* **Working data**
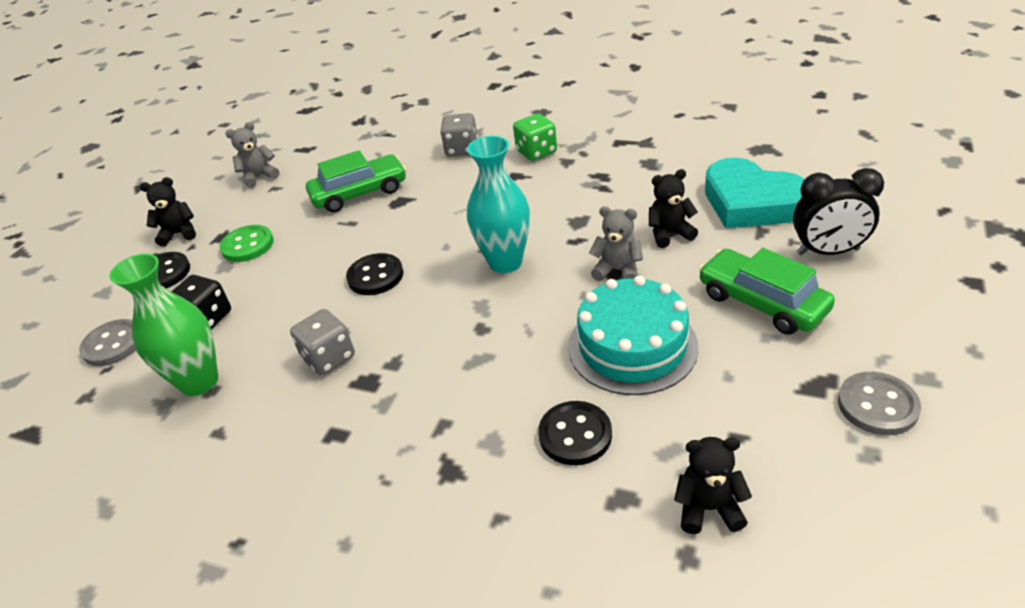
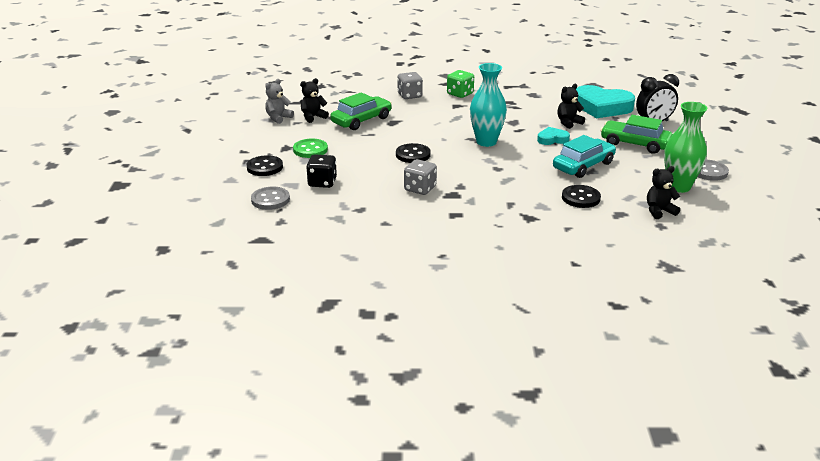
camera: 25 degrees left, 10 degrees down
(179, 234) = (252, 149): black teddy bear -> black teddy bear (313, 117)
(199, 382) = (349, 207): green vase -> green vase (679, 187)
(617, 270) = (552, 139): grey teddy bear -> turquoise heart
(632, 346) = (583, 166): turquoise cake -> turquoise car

* **Prompt**
Among the lines of the records, copy out each one that contains the word "bear".

* **Task result**
(179, 234) = (252, 149): black teddy bear -> black teddy bear (313, 117)
(617, 270) = (552, 139): grey teddy bear -> turquoise heart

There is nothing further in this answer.